Task to carry out:
Count the lines in the records below that contain the string "kern", and reply with the number alone.

Provided records:
[START]

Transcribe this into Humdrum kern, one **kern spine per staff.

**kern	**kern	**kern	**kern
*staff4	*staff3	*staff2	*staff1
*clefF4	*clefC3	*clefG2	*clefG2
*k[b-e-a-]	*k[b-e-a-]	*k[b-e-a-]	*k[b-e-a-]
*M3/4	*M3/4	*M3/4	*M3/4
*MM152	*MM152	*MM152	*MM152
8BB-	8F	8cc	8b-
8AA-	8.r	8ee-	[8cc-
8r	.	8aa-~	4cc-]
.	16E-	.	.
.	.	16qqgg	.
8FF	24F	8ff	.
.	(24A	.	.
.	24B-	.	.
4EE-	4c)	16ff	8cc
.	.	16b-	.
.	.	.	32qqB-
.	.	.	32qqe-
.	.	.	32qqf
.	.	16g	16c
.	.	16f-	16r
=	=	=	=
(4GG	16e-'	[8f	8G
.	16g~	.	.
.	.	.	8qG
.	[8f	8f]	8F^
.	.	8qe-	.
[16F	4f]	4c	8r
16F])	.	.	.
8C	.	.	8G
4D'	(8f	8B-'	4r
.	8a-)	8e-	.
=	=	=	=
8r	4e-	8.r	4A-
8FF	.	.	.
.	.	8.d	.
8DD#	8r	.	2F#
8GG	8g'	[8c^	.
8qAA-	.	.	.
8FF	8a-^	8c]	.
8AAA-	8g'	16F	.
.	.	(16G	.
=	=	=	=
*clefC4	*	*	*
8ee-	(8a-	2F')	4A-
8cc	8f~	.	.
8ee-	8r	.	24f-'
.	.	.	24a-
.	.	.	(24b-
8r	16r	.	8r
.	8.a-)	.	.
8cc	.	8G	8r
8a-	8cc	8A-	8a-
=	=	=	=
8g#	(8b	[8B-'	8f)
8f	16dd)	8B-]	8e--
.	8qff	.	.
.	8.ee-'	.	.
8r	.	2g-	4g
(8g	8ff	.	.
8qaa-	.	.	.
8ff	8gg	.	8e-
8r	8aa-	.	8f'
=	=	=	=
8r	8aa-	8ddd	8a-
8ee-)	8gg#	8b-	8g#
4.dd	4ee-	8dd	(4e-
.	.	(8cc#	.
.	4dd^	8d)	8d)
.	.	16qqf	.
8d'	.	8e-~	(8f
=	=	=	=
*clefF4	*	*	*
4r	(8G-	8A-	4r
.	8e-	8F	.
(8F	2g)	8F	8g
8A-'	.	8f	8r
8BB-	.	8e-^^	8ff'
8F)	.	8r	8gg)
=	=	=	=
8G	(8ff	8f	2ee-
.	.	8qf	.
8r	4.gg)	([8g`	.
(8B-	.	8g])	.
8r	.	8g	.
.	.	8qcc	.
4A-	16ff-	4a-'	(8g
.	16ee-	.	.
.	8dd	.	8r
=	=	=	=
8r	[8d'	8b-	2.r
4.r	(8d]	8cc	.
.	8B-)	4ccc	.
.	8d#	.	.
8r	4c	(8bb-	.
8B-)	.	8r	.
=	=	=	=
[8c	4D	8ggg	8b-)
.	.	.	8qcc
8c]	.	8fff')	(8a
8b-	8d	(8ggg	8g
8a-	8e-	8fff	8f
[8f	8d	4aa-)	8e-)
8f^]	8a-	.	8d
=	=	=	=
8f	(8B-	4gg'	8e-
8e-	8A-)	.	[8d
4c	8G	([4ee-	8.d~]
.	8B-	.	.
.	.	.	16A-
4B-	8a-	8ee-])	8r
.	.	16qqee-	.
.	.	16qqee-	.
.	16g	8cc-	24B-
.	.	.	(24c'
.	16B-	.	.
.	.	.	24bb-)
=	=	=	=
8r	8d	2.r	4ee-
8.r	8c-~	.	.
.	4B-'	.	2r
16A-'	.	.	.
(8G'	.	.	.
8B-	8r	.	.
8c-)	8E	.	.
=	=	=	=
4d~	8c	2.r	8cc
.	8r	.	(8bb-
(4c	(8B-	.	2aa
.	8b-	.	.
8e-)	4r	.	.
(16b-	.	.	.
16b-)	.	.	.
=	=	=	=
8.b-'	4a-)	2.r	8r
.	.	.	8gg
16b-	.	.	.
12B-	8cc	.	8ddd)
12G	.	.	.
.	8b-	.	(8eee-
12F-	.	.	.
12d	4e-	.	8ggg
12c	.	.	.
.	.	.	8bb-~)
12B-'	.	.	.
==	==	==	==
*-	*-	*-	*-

[END]

Output of the task:
2